→ **Exercise description**
The entries below need to be transcribed exactly, without their images.

→ **Data to use**
☆ ☆ ☆ ☆
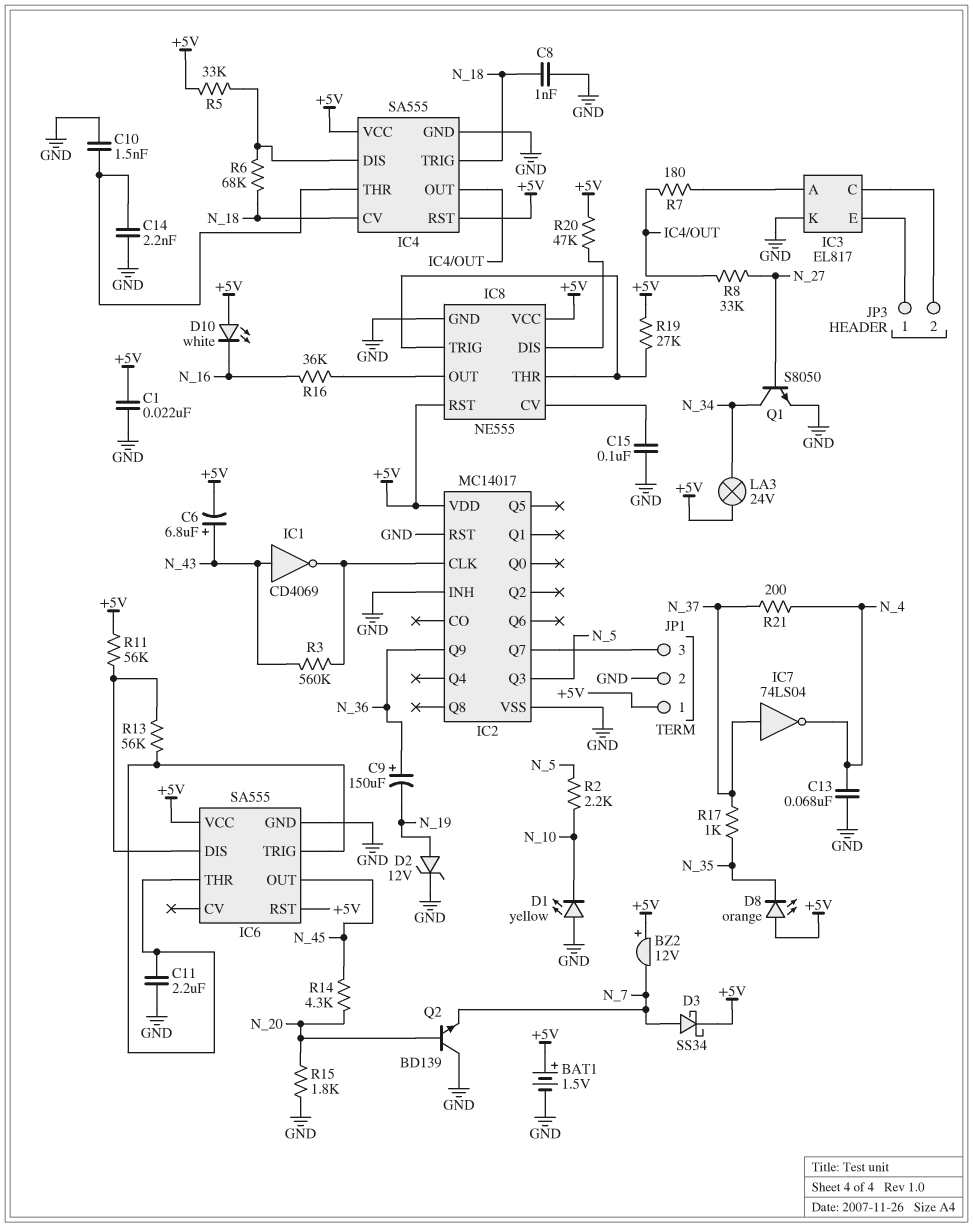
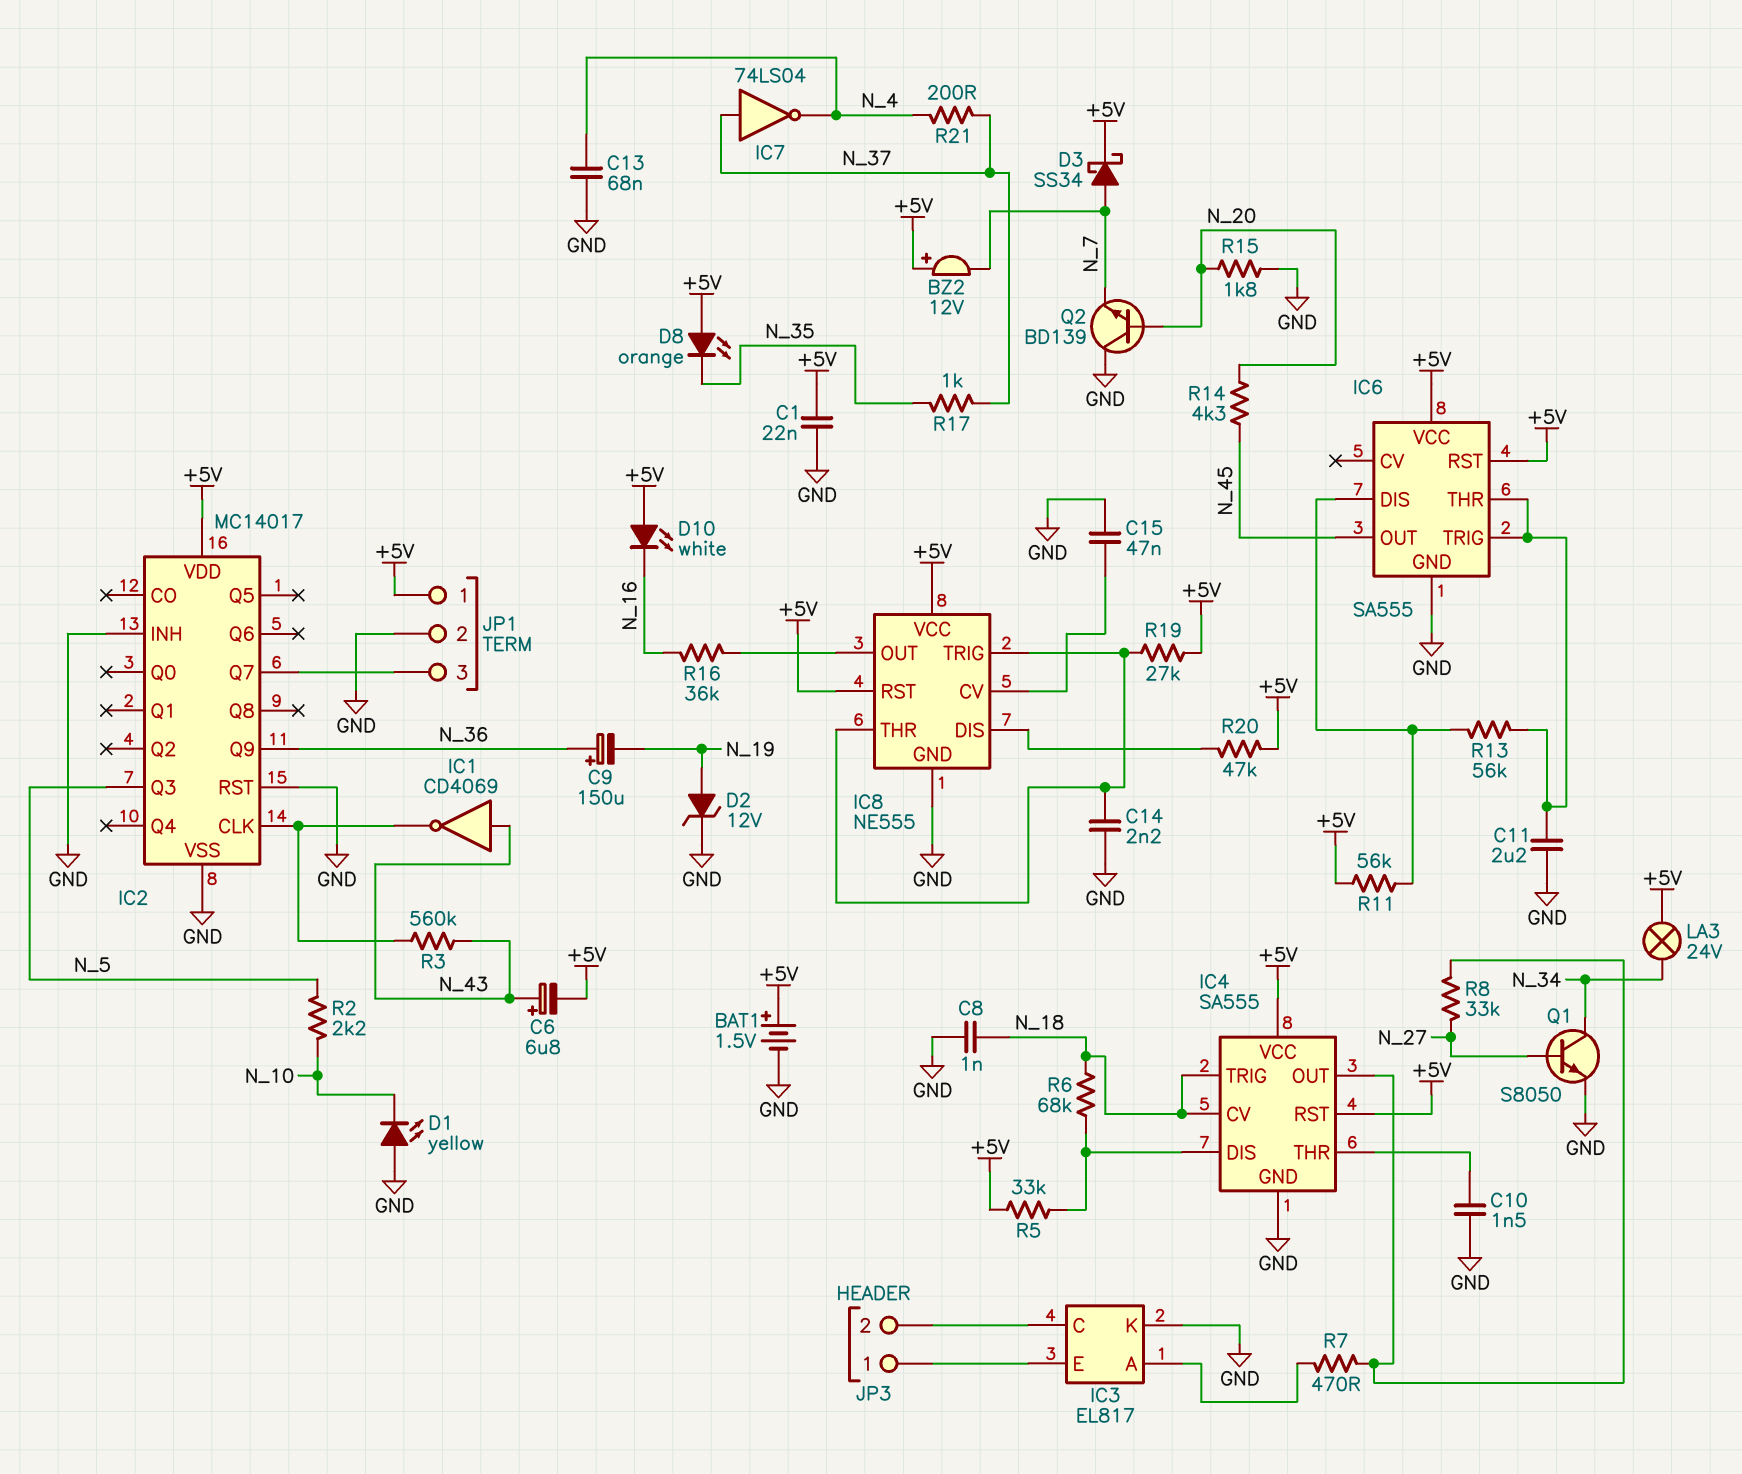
C14: 2.2nF (GND, IC4/THR) -> 2.2nF (GND, IC8/THR)
C15: 100nF (GND, IC8/CV) -> 47nF (GND, IC8/CV)
R7: 180 (IC3/A, IC4/OUT) -> 470 (IC3/A, IC4/OUT)

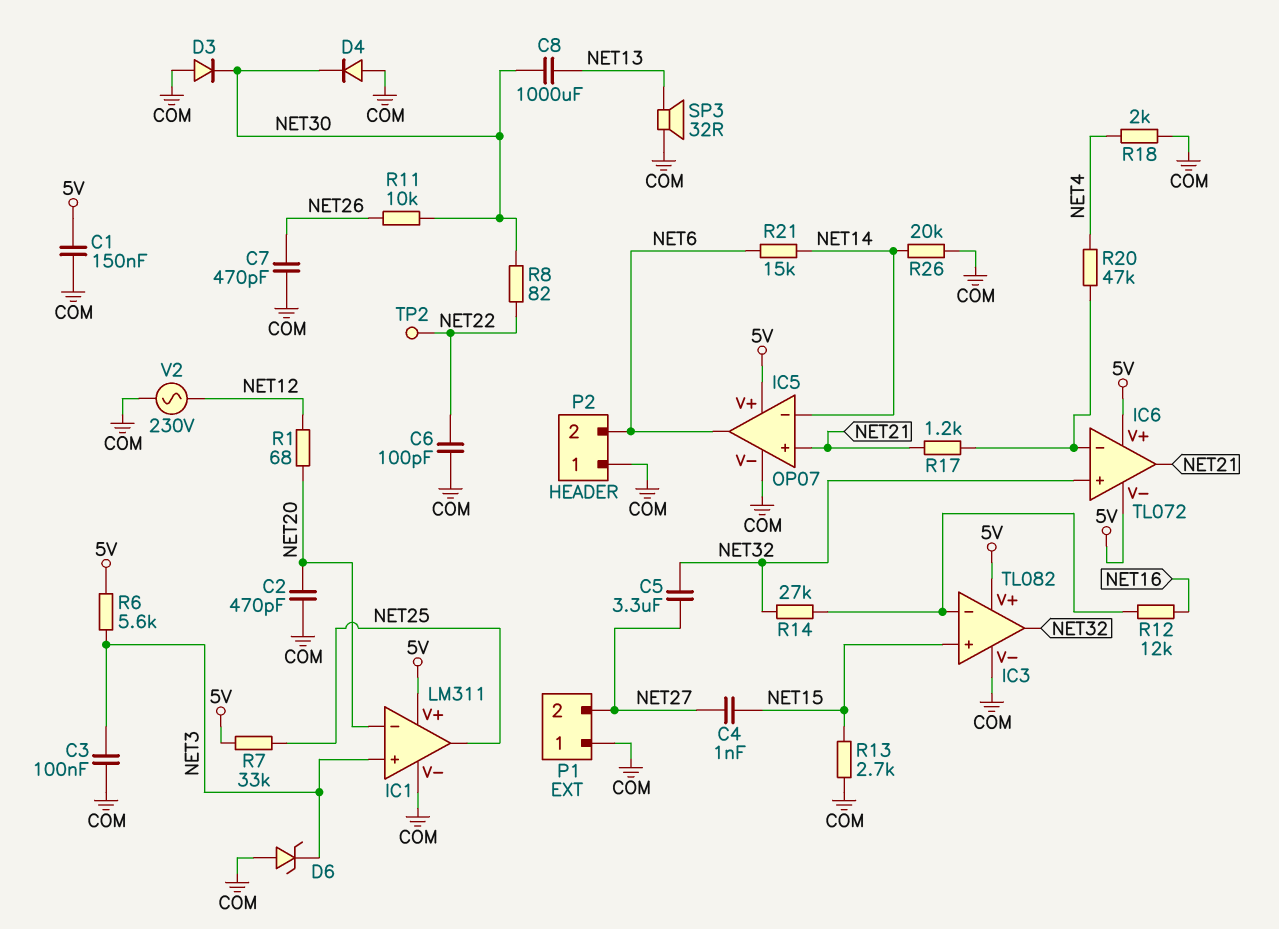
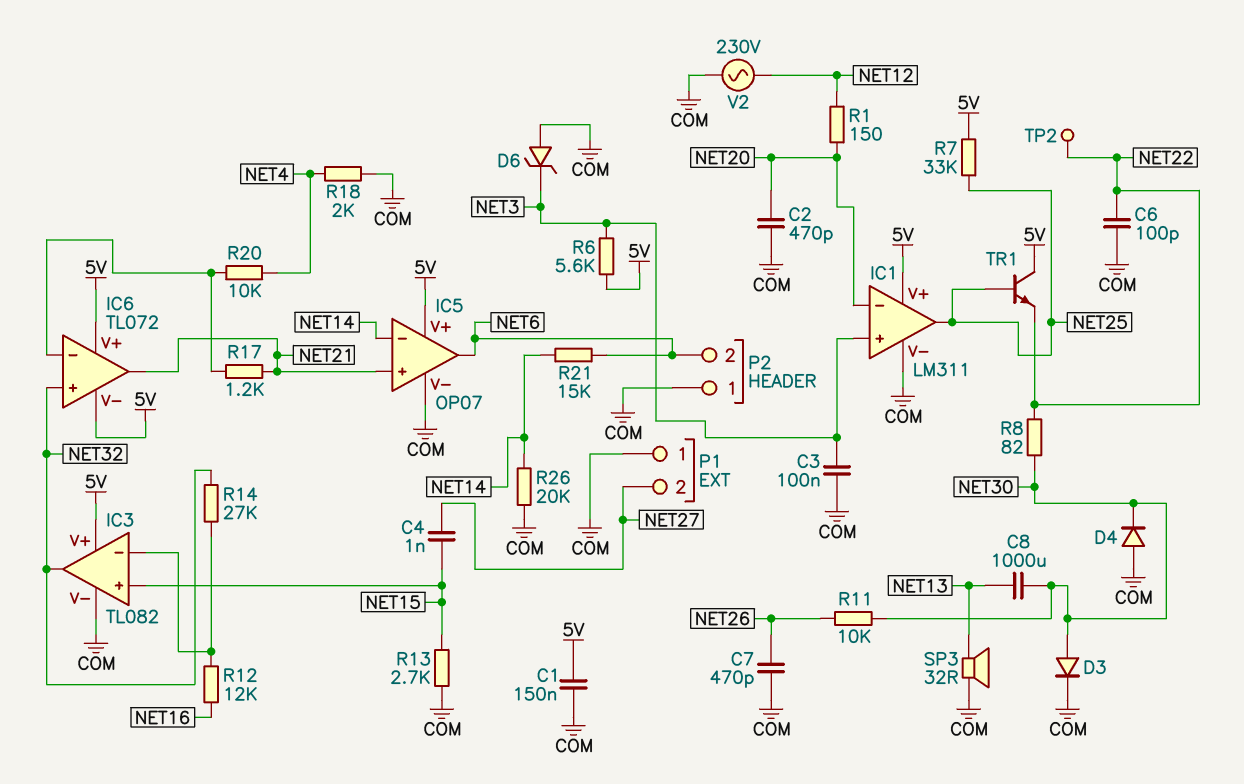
C5: 3.3uF (NET27, NET32) -> none
D3: diode (A COM, K NET30) -> diode (A NET30, K COM)
R1: 68 (NET12, NET20) -> 150 (NET12, NET20)
R20: 47k (IC6/in-, NET4) -> 10k (IC6/in-, NET4)
TR1: none -> NPN (B NET25, C 5V, E NET22)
☆ ☆ ☆ ☆
→ **Result of this task**
C14: 2.2nF (GND, IC4/THR) -> 2.2nF (GND, IC8/THR)
C15: 100nF (GND, IC8/CV) -> 47nF (GND, IC8/CV)
R7: 180 (IC3/A, IC4/OUT) -> 470 (IC3/A, IC4/OUT)

C5: 3.3uF (NET27, NET32) -> none
D3: diode (A COM, K NET30) -> diode (A NET30, K COM)
R1: 68 (NET12, NET20) -> 150 (NET12, NET20)
R20: 47k (IC6/in-, NET4) -> 10k (IC6/in-, NET4)
TR1: none -> NPN (B NET25, C 5V, E NET22)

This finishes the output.